Problem to solve: What is needed is a copy of each line in the listing below that contains "MATRIX".

Exercise material:
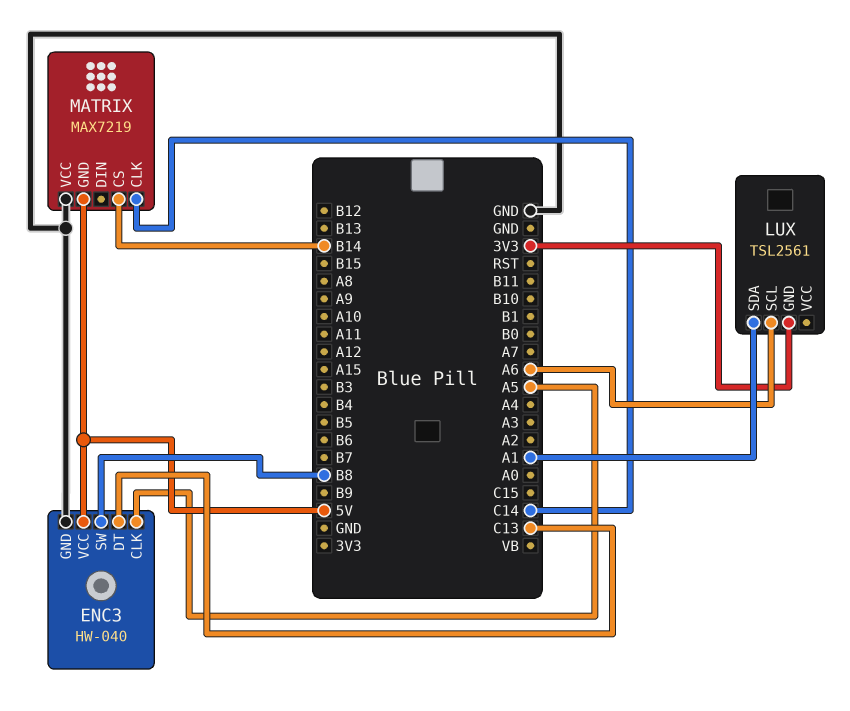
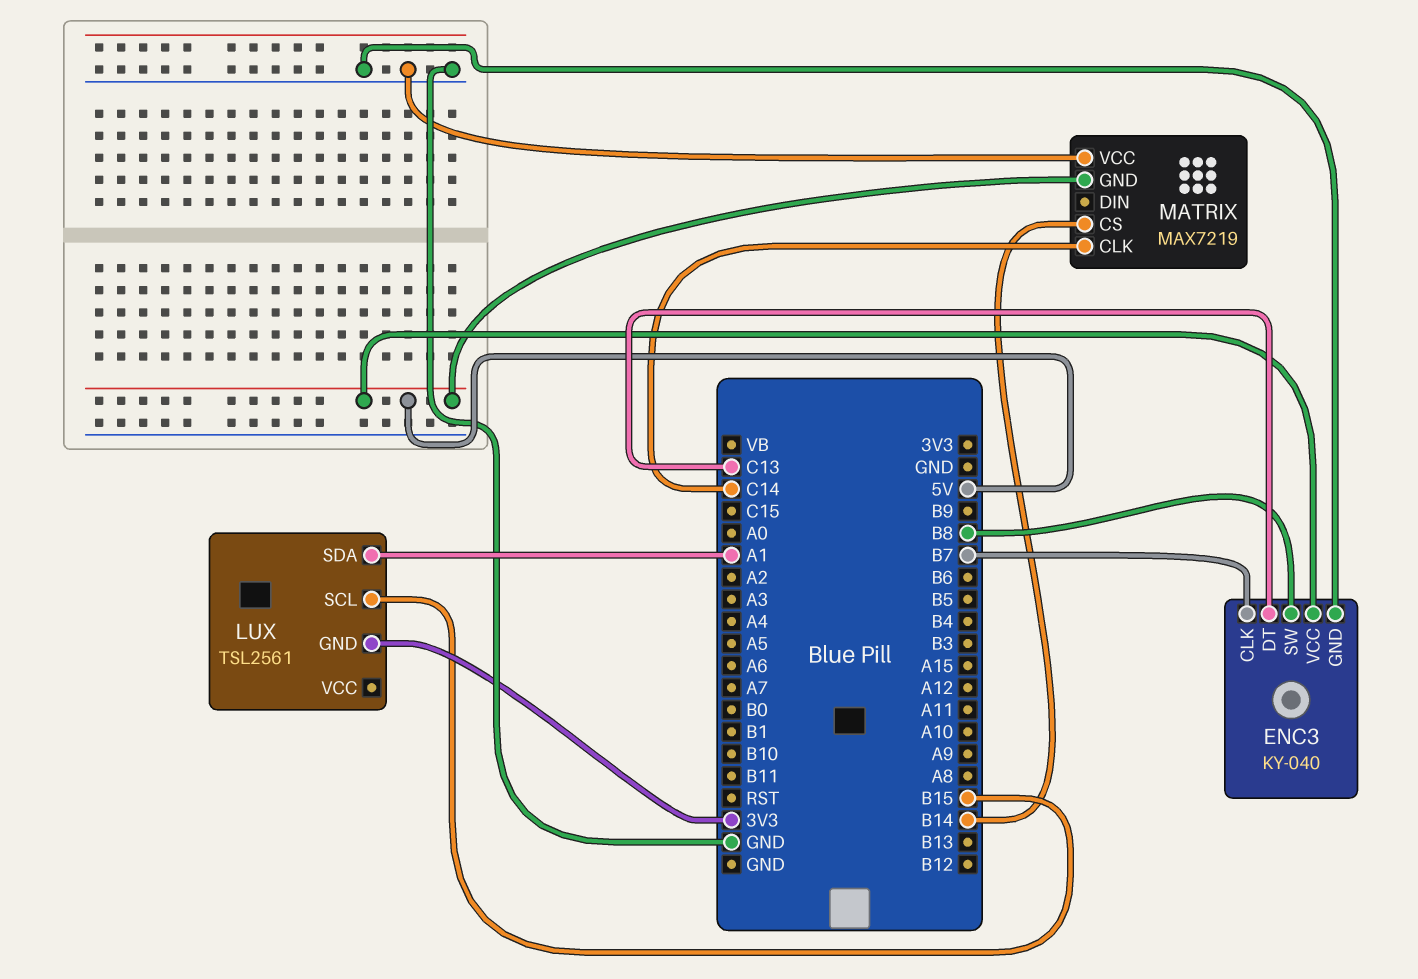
ENC3: HW-040 -> KY-040
ENC3 pin CLK: A5 -> B7
LUX pin SCL: A6 -> B15

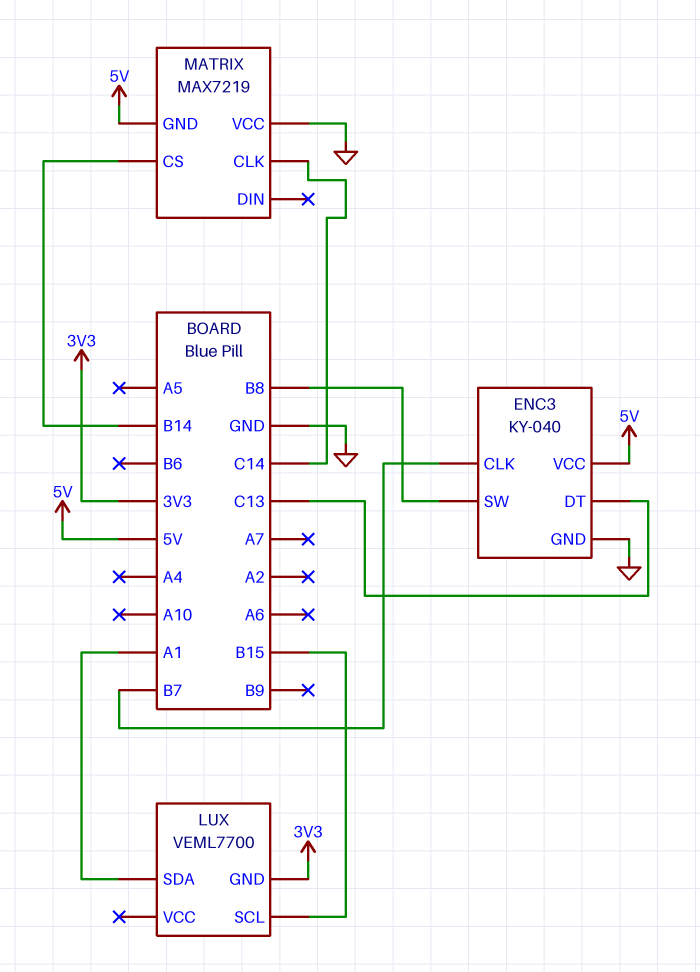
LUX: TSL2561 -> VEML7700

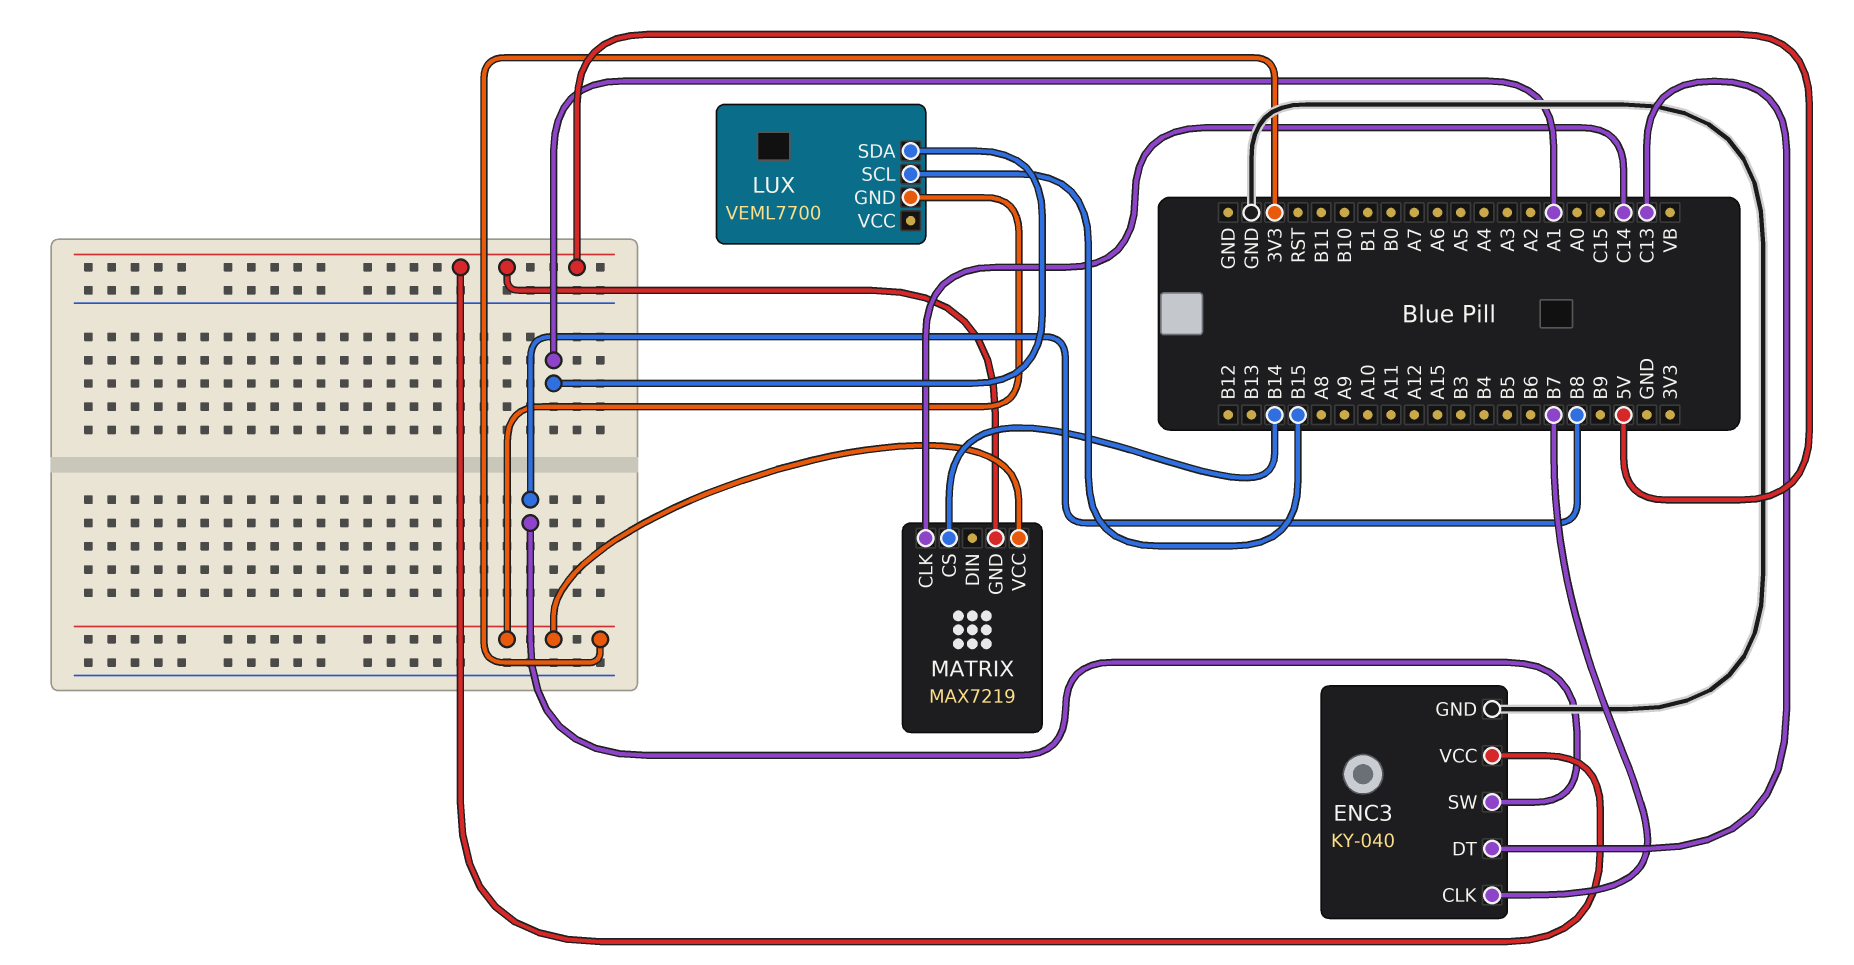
MATRIX pin VCC: GND -> 3V3

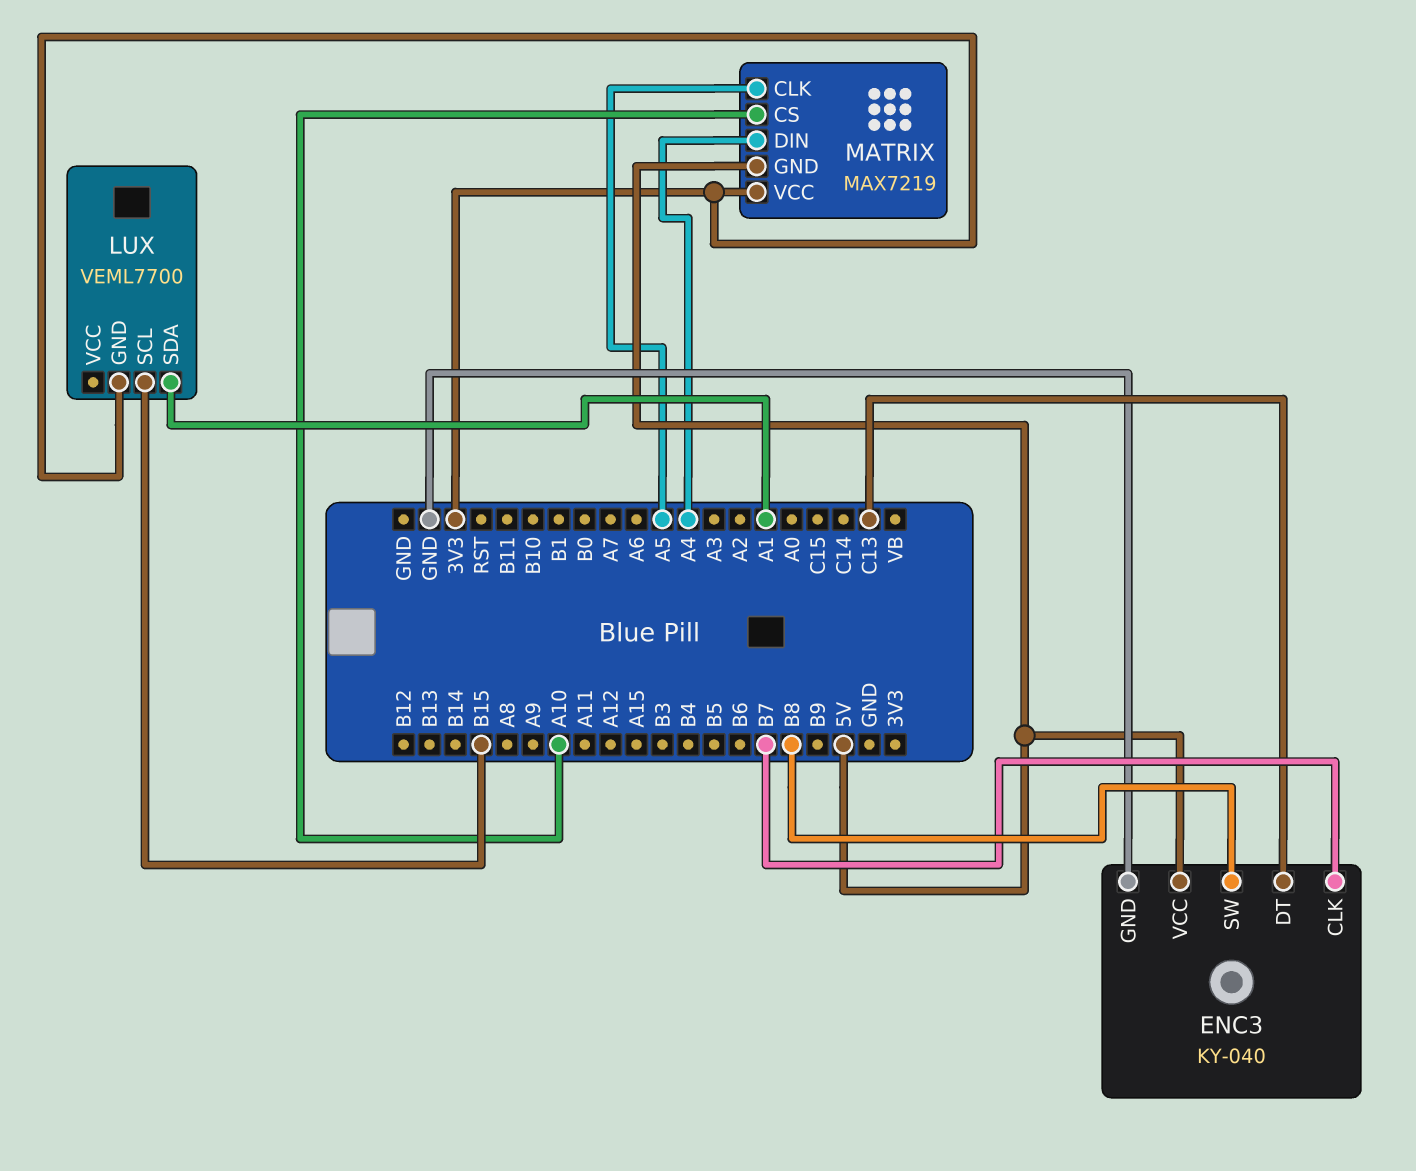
MATRIX pin CLK: C14 -> A5
MATRIX pin CS: B14 -> A10
MATRIX pin DIN: none -> A4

Solution:
MATRIX pin VCC: GND -> 3V3
MATRIX pin CLK: C14 -> A5
MATRIX pin CS: B14 -> A10
MATRIX pin DIN: none -> A4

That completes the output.